DATA SECTION =
▽
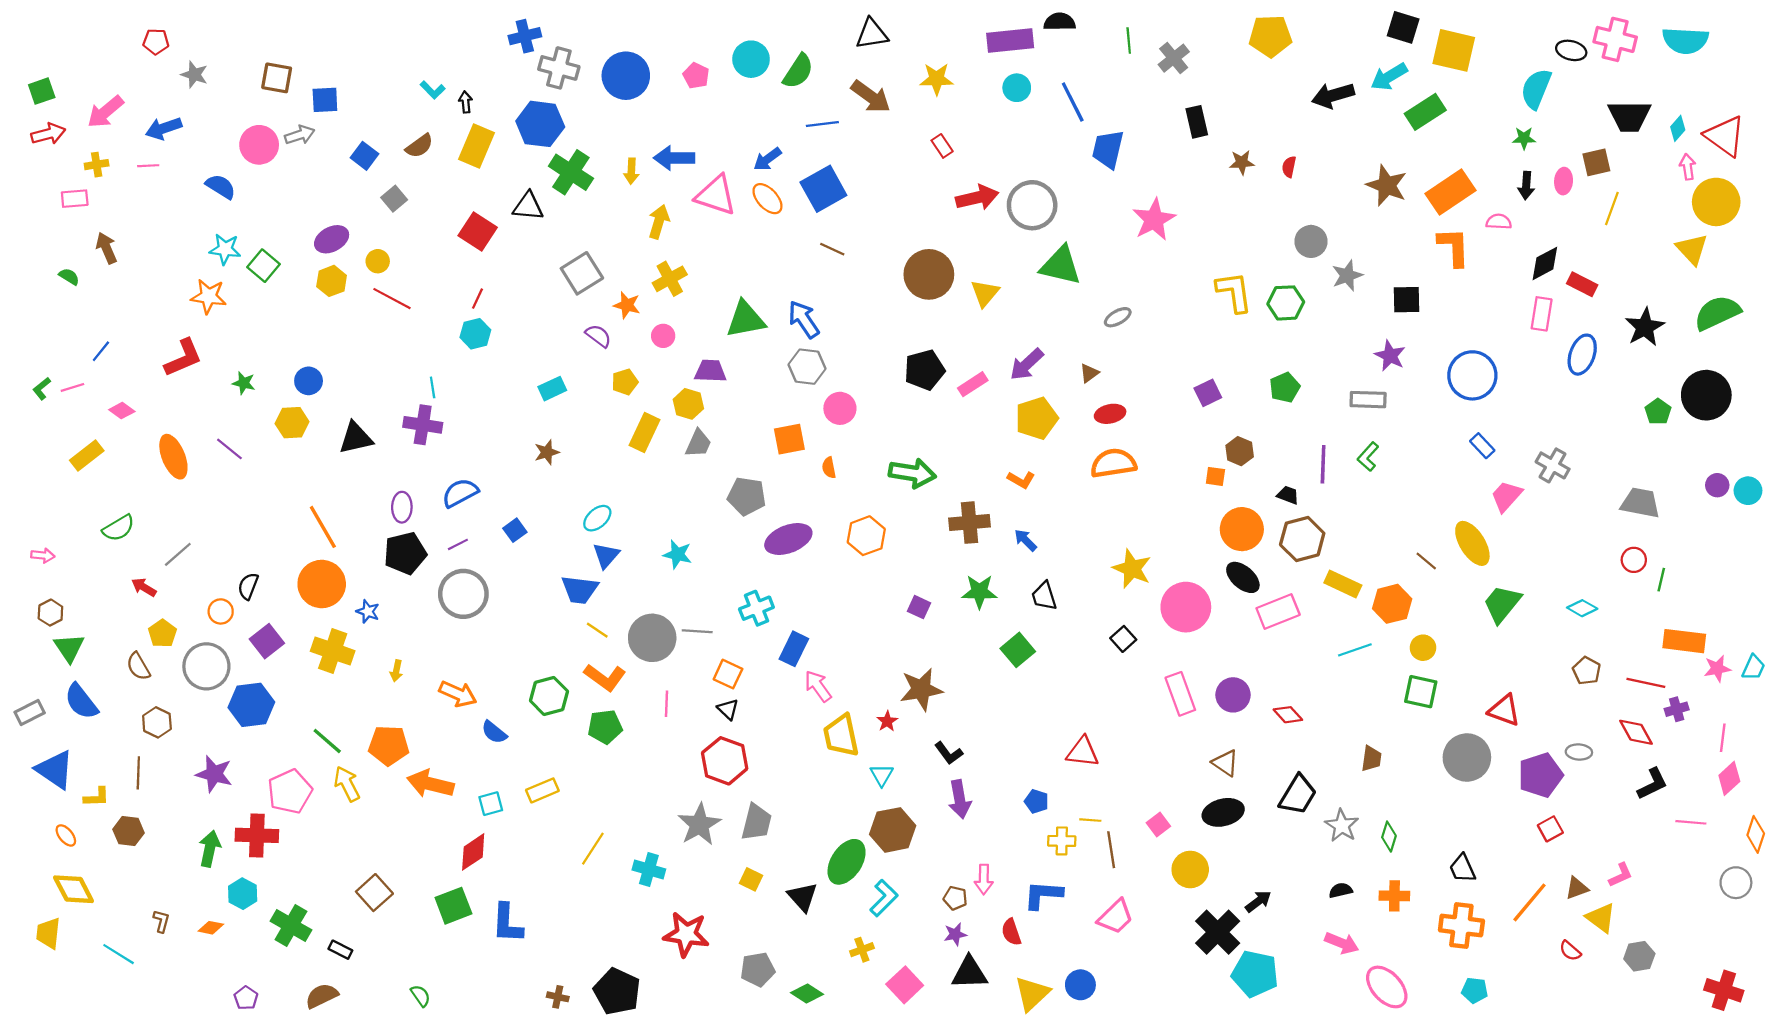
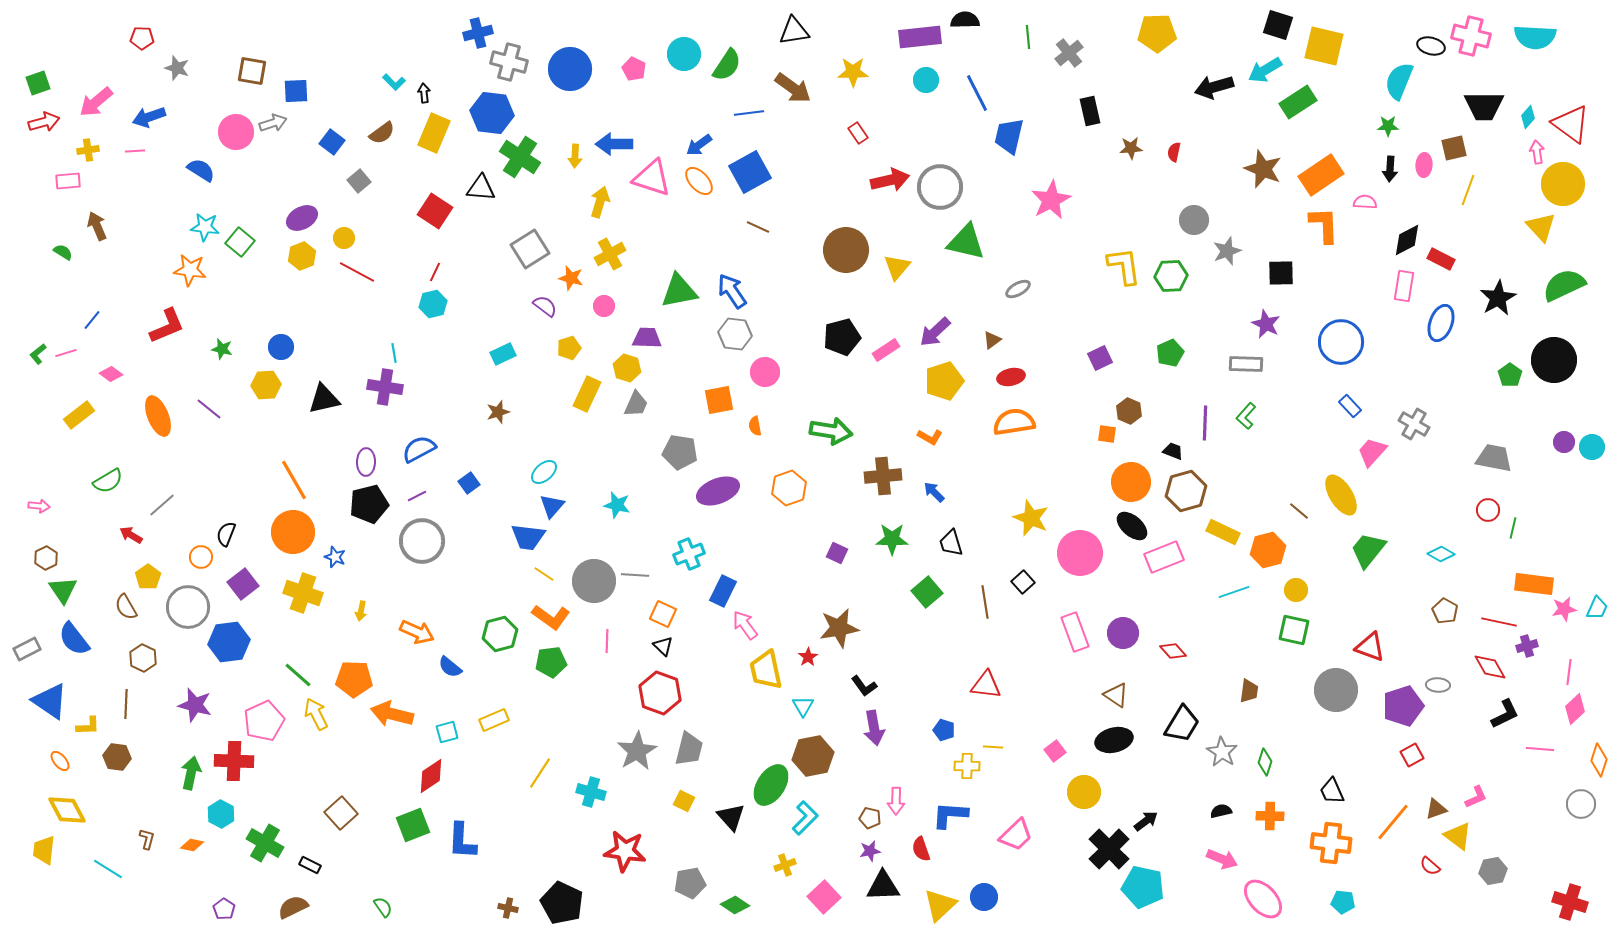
brown line: (1111, 850) -> (985, 602), moved

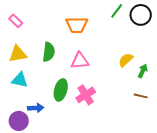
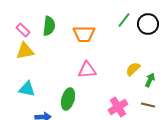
green semicircle: (49, 52) -> (49, 26), moved
yellow triangle: (18, 54) -> (25, 51), moved
pink cross: (86, 95) -> (118, 107), moved

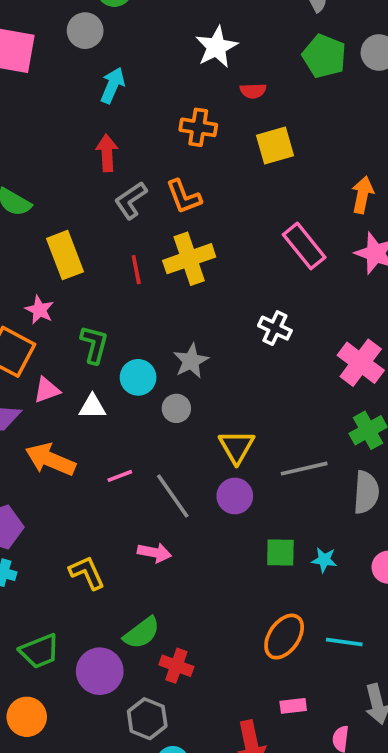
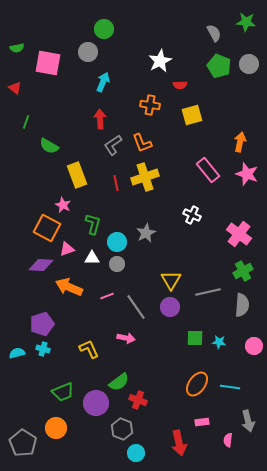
gray circle: (176, 408) -> (117, 264), moved

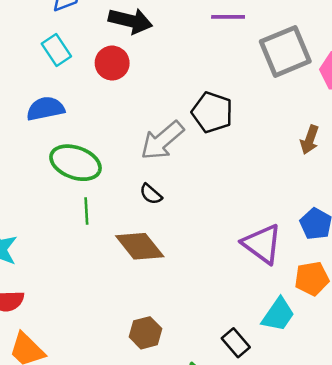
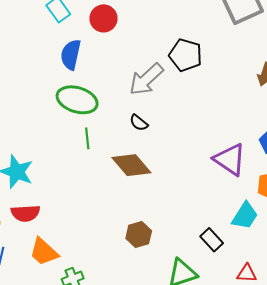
blue semicircle: (45, 109) -> (71, 55), moved, turned -64

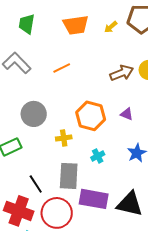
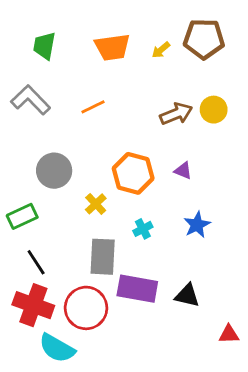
yellow cross: (64, 138) -> (96, 204), turned -35
black line: (36, 184) -> (36, 262), moved
black triangle: (130, 204) -> (187, 295), size x0.7

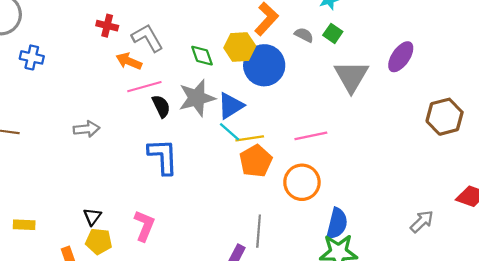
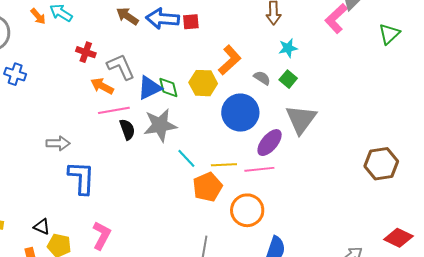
purple ellipse: (401, 57) -> (270, 143), moved
blue circle: (264, 65) -> (240, 113), moved
blue triangle: (231, 106) -> (149, 88), moved
yellow line: (250, 138) -> (224, 165), moved
blue L-shape: (163, 156) -> (82, 178), moved
black triangle: (92, 217) -> (42, 227), moved, turned -48

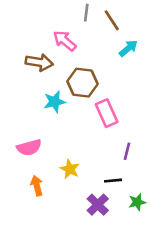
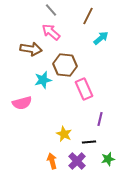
gray line: (86, 13) -> (51, 10), moved, turned -48
brown line: (112, 20) -> (88, 16), turned 60
pink semicircle: (29, 147) -> (22, 103), moved
yellow star: (70, 169) -> (64, 134), moved
orange arrow: (37, 186) -> (52, 161), moved

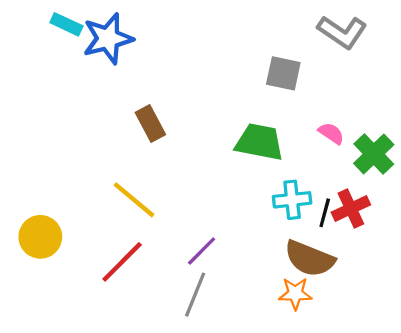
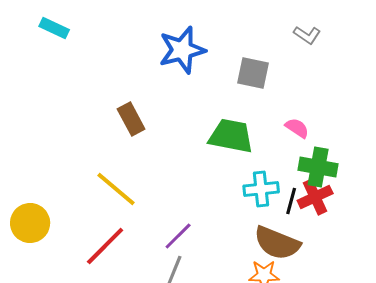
gray L-shape: (342, 32) -> (307, 35), size x0.6
blue star: (108, 39) -> (182, 50), moved
green cross: (374, 154) -> (318, 167), moved, turned -36

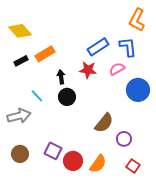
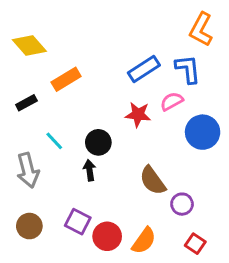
△
BRIEF =
Only lines containing the word "green" should be copied from the material above.

RESPONSE TO THIS EXERCISE =
green semicircle: (49, 52) -> (49, 26), moved
green cross: (374, 154) -> (318, 167), moved, turned -36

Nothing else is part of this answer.